--- BEGIN Available records ---
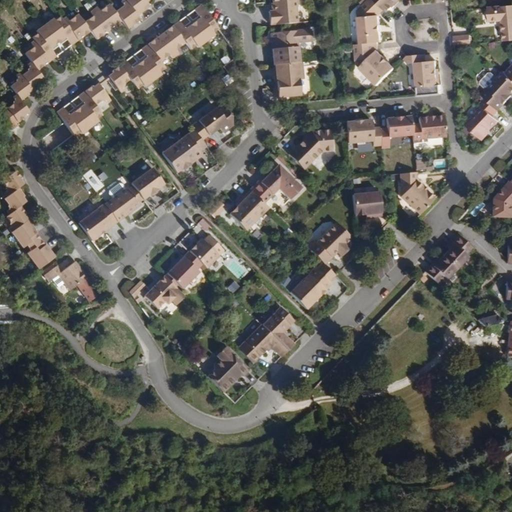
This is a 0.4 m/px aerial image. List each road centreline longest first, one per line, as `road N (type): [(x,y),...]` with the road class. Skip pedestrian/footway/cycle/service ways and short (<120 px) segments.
road 1 (residential): [(473,176),(444,208),(430,240),(379,294),(345,314),(245,424),(202,422),(179,406),(163,387),(153,351),(103,280)]
road 2 (residential): [(103,280),(29,175),(29,127),(49,96),(186,0)]
road 3 (residential): [(258,120),(261,141),(103,280)]
road 4 (residential): [(258,120),(452,101)]
road 5 (residential): [(228,0),(230,13),(248,26),(258,120)]
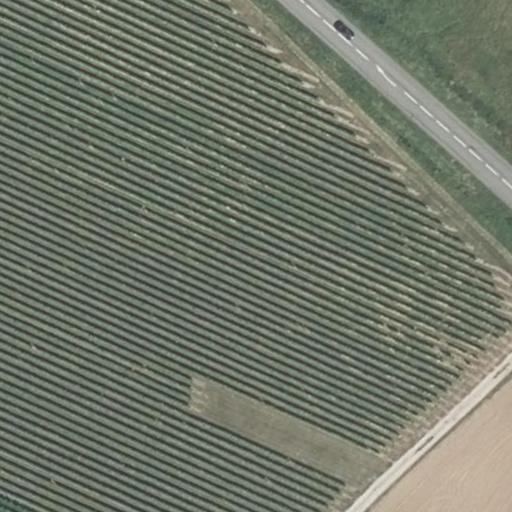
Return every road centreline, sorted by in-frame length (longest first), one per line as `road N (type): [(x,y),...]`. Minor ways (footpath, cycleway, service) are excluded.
--- END Available records ---
Exercise requirements ▸ Reproduce all the lines above, substituting "centerline" for every occurrence of "centreline" and leaving everything else unchanged. Omit the pictures from your answer.

Correct answer ▸
This is a 0.4 m/px aerial image. List each road centerline longest first, one per line, as `road N (type): [(x,y),...]` with the road class. Skip pedestrian/footway/cycle/service ways and short (<120 px) segments.
road 1 (residential): [(473,176),(444,208),(430,240),(379,294),(345,314),(245,424),(202,422),(179,406),(163,387),(153,351),(103,280)]
road 2 (residential): [(103,280),(29,175),(29,127),(49,96),(186,0)]
road 3 (residential): [(258,120),(261,141),(103,280)]
road 4 (residential): [(258,120),(452,101)]
road 5 (residential): [(228,0),(230,13),(248,26),(258,120)]
Return every road centerline, sorted by in-frame length (longest first), one per line as `road N (type): [(x,y),...]`. Minor ways (footpath, cycleway, service) are excluded.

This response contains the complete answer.